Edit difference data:
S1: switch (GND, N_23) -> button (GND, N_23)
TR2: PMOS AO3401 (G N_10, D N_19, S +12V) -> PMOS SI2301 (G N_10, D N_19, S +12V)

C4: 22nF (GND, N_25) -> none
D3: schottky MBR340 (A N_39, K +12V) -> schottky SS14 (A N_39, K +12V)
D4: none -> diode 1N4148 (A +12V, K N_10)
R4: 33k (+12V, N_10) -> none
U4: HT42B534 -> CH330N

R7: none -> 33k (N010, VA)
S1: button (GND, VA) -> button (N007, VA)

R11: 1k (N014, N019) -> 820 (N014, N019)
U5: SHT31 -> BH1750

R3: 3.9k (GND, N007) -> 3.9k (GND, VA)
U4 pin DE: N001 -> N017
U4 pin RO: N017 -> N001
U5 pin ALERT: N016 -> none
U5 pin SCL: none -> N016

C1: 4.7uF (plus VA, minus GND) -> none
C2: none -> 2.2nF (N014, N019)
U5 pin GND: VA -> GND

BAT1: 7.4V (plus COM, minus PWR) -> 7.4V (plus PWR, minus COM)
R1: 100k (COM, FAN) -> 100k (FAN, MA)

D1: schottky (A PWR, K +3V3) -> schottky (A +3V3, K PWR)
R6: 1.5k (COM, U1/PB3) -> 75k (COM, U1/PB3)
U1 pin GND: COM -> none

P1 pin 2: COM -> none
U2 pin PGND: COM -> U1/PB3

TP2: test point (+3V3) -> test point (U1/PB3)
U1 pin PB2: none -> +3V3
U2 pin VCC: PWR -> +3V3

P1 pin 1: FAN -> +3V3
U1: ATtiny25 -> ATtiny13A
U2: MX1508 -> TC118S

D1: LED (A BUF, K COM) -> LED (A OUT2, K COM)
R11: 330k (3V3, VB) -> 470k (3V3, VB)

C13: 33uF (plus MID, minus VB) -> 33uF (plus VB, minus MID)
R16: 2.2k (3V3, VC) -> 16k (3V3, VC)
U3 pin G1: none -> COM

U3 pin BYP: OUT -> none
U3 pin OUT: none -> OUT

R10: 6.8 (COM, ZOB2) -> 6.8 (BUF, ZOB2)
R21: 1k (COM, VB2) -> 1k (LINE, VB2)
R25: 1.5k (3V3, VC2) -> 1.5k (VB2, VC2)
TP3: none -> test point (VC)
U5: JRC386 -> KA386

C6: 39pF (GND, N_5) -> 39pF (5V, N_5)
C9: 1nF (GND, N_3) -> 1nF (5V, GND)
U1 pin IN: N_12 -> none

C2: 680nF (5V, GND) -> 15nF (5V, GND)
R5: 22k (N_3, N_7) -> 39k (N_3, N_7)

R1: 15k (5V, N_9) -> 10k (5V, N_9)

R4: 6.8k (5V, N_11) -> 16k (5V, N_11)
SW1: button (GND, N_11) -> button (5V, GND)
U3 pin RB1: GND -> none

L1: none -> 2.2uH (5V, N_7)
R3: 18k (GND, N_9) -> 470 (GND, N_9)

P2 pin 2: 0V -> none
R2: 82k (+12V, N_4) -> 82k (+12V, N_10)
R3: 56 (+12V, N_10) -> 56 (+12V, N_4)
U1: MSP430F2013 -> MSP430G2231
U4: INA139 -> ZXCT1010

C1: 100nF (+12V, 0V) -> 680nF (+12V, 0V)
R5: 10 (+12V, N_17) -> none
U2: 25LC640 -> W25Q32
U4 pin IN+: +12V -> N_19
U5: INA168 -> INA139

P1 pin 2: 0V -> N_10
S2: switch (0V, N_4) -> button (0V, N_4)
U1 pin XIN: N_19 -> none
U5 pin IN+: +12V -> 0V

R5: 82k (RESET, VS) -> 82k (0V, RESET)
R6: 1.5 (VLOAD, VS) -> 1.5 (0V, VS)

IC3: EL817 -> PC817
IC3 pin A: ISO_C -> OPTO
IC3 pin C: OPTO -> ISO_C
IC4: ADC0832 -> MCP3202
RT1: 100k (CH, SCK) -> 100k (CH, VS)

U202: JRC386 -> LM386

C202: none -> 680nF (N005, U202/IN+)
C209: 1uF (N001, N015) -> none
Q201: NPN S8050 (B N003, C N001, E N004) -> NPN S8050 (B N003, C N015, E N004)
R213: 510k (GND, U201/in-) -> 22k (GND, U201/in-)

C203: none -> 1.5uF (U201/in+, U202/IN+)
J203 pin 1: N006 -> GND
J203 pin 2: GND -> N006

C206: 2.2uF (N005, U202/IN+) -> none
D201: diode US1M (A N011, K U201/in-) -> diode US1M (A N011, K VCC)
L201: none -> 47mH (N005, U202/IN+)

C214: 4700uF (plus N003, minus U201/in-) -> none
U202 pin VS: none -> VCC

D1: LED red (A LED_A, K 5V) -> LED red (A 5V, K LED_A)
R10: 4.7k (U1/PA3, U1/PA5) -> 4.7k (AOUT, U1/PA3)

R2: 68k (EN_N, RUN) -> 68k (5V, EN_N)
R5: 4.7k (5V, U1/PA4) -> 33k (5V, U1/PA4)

Goal of the exercise — Keep every word the same and copy out all of the entries.

Answer space —
S1: switch (GND, N_23) -> button (GND, N_23)
TR2: PMOS AO3401 (G N_10, D N_19, S +12V) -> PMOS SI2301 (G N_10, D N_19, S +12V)

C4: 22nF (GND, N_25) -> none
D3: schottky MBR340 (A N_39, K +12V) -> schottky SS14 (A N_39, K +12V)
D4: none -> diode 1N4148 (A +12V, K N_10)
R4: 33k (+12V, N_10) -> none
U4: HT42B534 -> CH330N

R7: none -> 33k (N010, VA)
S1: button (GND, VA) -> button (N007, VA)

R11: 1k (N014, N019) -> 820 (N014, N019)
U5: SHT31 -> BH1750

R3: 3.9k (GND, N007) -> 3.9k (GND, VA)
U4 pin DE: N001 -> N017
U4 pin RO: N017 -> N001
U5 pin ALERT: N016 -> none
U5 pin SCL: none -> N016

C1: 4.7uF (plus VA, minus GND) -> none
C2: none -> 2.2nF (N014, N019)
U5 pin GND: VA -> GND

BAT1: 7.4V (plus COM, minus PWR) -> 7.4V (plus PWR, minus COM)
R1: 100k (COM, FAN) -> 100k (FAN, MA)

D1: schottky (A PWR, K +3V3) -> schottky (A +3V3, K PWR)
R6: 1.5k (COM, U1/PB3) -> 75k (COM, U1/PB3)
U1 pin GND: COM -> none

P1 pin 2: COM -> none
U2 pin PGND: COM -> U1/PB3

TP2: test point (+3V3) -> test point (U1/PB3)
U1 pin PB2: none -> +3V3
U2 pin VCC: PWR -> +3V3

P1 pin 1: FAN -> +3V3
U1: ATtiny25 -> ATtiny13A
U2: MX1508 -> TC118S

D1: LED (A BUF, K COM) -> LED (A OUT2, K COM)
R11: 330k (3V3, VB) -> 470k (3V3, VB)

C13: 33uF (plus MID, minus VB) -> 33uF (plus VB, minus MID)
R16: 2.2k (3V3, VC) -> 16k (3V3, VC)
U3 pin G1: none -> COM

U3 pin BYP: OUT -> none
U3 pin OUT: none -> OUT

R10: 6.8 (COM, ZOB2) -> 6.8 (BUF, ZOB2)
R21: 1k (COM, VB2) -> 1k (LINE, VB2)
R25: 1.5k (3V3, VC2) -> 1.5k (VB2, VC2)
TP3: none -> test point (VC)
U5: JRC386 -> KA386

C6: 39pF (GND, N_5) -> 39pF (5V, N_5)
C9: 1nF (GND, N_3) -> 1nF (5V, GND)
U1 pin IN: N_12 -> none

C2: 680nF (5V, GND) -> 15nF (5V, GND)
R5: 22k (N_3, N_7) -> 39k (N_3, N_7)

R1: 15k (5V, N_9) -> 10k (5V, N_9)

R4: 6.8k (5V, N_11) -> 16k (5V, N_11)
SW1: button (GND, N_11) -> button (5V, GND)
U3 pin RB1: GND -> none

L1: none -> 2.2uH (5V, N_7)
R3: 18k (GND, N_9) -> 470 (GND, N_9)

P2 pin 2: 0V -> none
R2: 82k (+12V, N_4) -> 82k (+12V, N_10)
R3: 56 (+12V, N_10) -> 56 (+12V, N_4)
U1: MSP430F2013 -> MSP430G2231
U4: INA139 -> ZXCT1010

C1: 100nF (+12V, 0V) -> 680nF (+12V, 0V)
R5: 10 (+12V, N_17) -> none
U2: 25LC640 -> W25Q32
U4 pin IN+: +12V -> N_19
U5: INA168 -> INA139

P1 pin 2: 0V -> N_10
S2: switch (0V, N_4) -> button (0V, N_4)
U1 pin XIN: N_19 -> none
U5 pin IN+: +12V -> 0V

R5: 82k (RESET, VS) -> 82k (0V, RESET)
R6: 1.5 (VLOAD, VS) -> 1.5 (0V, VS)

IC3: EL817 -> PC817
IC3 pin A: ISO_C -> OPTO
IC3 pin C: OPTO -> ISO_C
IC4: ADC0832 -> MCP3202
RT1: 100k (CH, SCK) -> 100k (CH, VS)

U202: JRC386 -> LM386

C202: none -> 680nF (N005, U202/IN+)
C209: 1uF (N001, N015) -> none
Q201: NPN S8050 (B N003, C N001, E N004) -> NPN S8050 (B N003, C N015, E N004)
R213: 510k (GND, U201/in-) -> 22k (GND, U201/in-)

C203: none -> 1.5uF (U201/in+, U202/IN+)
J203 pin 1: N006 -> GND
J203 pin 2: GND -> N006

C206: 2.2uF (N005, U202/IN+) -> none
D201: diode US1M (A N011, K U201/in-) -> diode US1M (A N011, K VCC)
L201: none -> 47mH (N005, U202/IN+)

C214: 4700uF (plus N003, minus U201/in-) -> none
U202 pin VS: none -> VCC

D1: LED red (A LED_A, K 5V) -> LED red (A 5V, K LED_A)
R10: 4.7k (U1/PA3, U1/PA5) -> 4.7k (AOUT, U1/PA3)

R2: 68k (EN_N, RUN) -> 68k (5V, EN_N)
R5: 4.7k (5V, U1/PA4) -> 33k (5V, U1/PA4)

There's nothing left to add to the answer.